For the listing below, output exactly the lines from the line with "(247, 420) = (315, 266): purple" up to and including the line with "(775, 378) = (782, 367): yellow", and no other lines.

▼

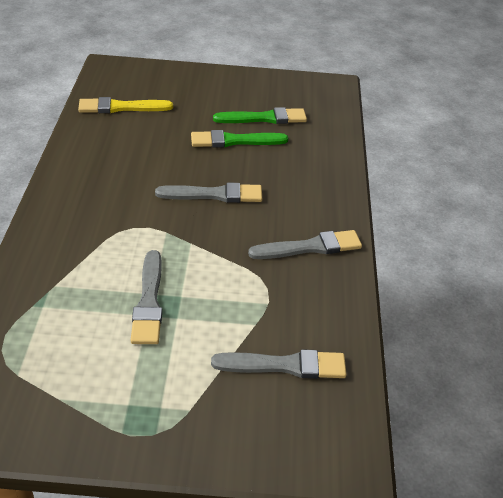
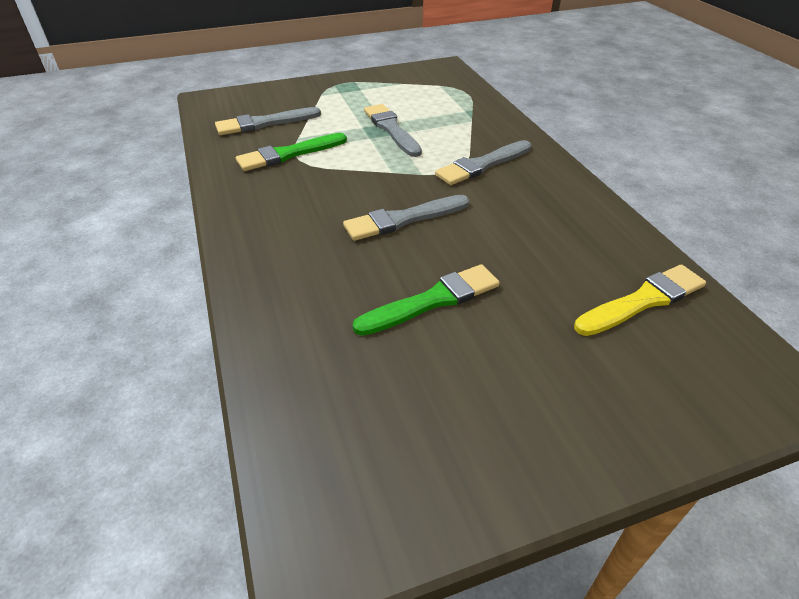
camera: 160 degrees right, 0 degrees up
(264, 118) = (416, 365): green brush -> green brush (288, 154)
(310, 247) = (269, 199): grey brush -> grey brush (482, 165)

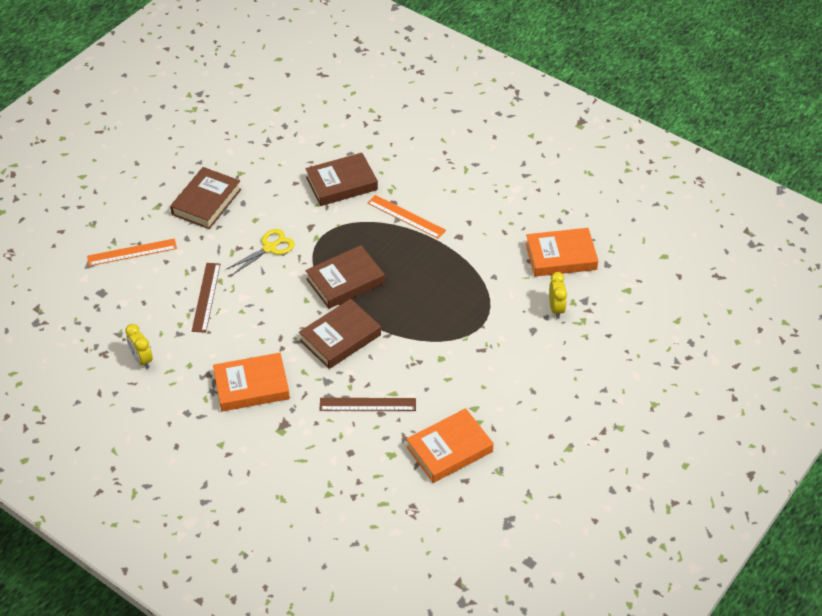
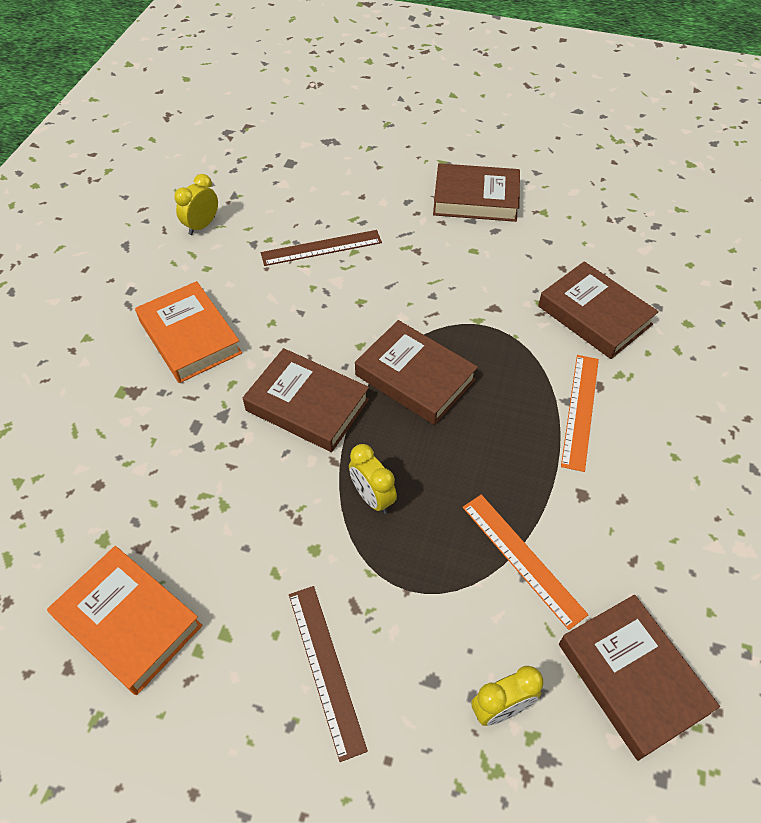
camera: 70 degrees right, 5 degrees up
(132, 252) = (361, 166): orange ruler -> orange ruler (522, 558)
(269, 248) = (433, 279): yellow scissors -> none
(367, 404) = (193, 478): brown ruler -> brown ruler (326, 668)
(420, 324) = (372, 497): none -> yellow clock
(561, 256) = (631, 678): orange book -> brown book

▲
▼

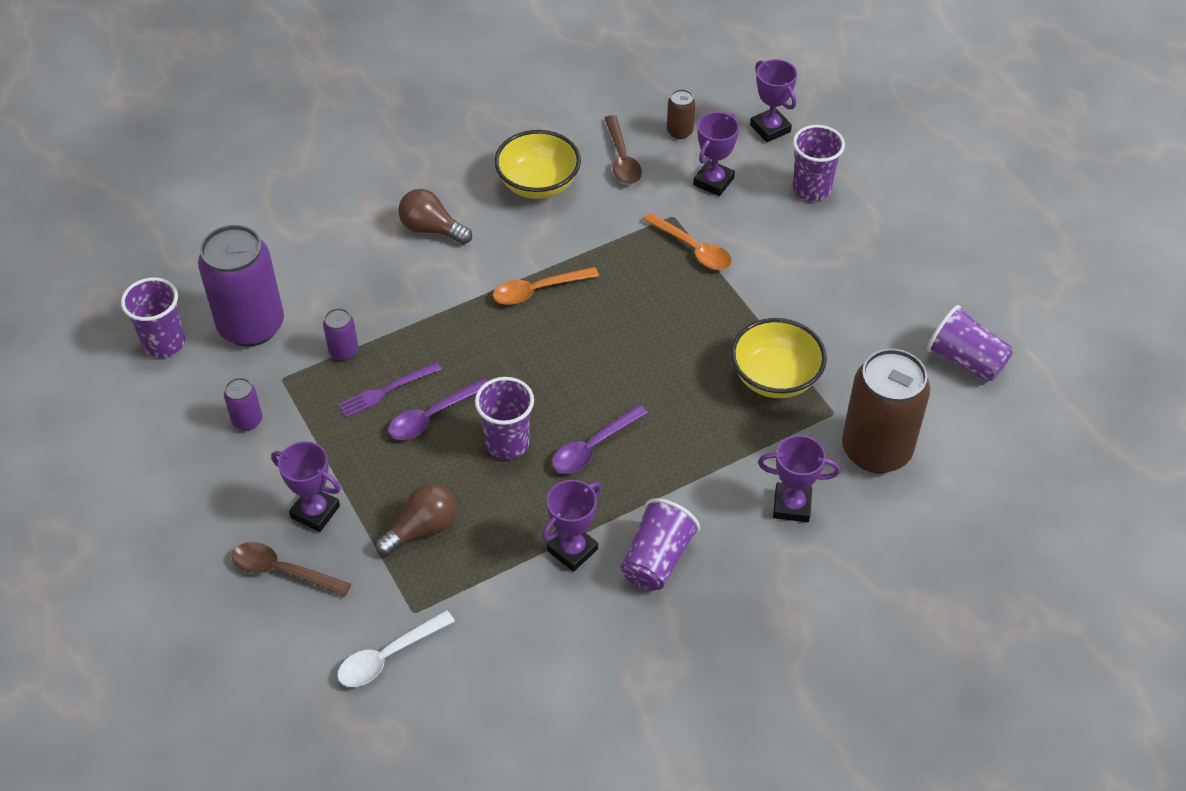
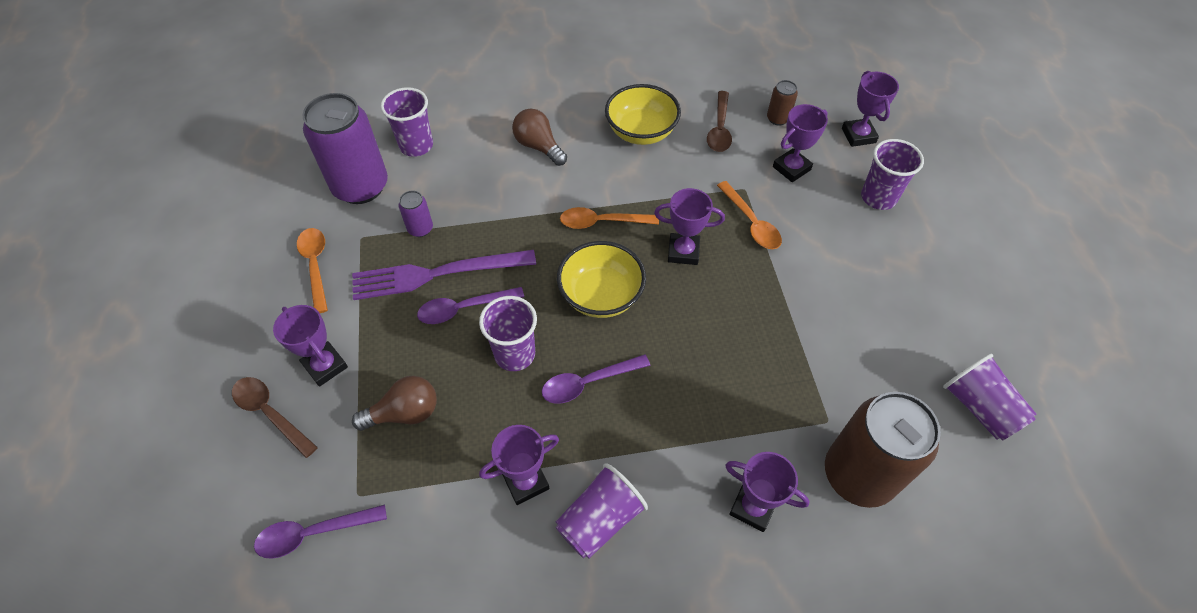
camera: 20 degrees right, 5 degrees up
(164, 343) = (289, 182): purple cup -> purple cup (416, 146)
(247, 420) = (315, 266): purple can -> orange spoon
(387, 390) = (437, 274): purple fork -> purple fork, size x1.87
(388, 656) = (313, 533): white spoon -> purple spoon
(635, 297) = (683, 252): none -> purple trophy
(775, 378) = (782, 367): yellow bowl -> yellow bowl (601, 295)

▲
▼

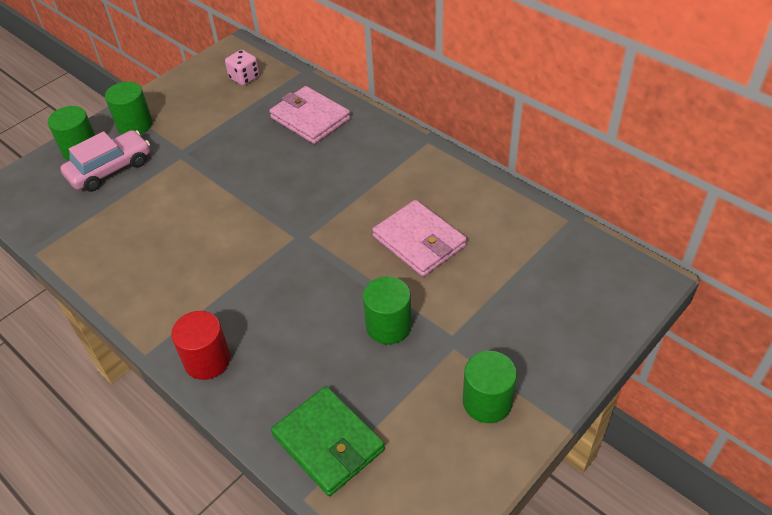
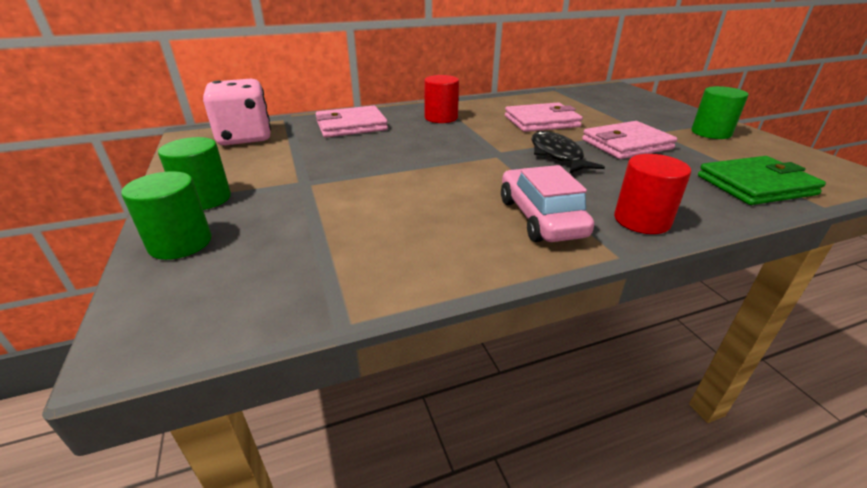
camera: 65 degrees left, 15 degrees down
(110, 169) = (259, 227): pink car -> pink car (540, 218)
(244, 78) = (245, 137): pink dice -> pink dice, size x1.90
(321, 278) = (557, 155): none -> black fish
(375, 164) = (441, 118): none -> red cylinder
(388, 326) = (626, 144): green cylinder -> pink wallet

▲

• Answer space:
(247, 420) = (315, 266): purple can -> orange spoon
(387, 390) = (437, 274): purple fork -> purple fork, size x1.87
(388, 656) = (313, 533): white spoon -> purple spoon
(635, 297) = (683, 252): none -> purple trophy
(775, 378) = (782, 367): yellow bowl -> yellow bowl (601, 295)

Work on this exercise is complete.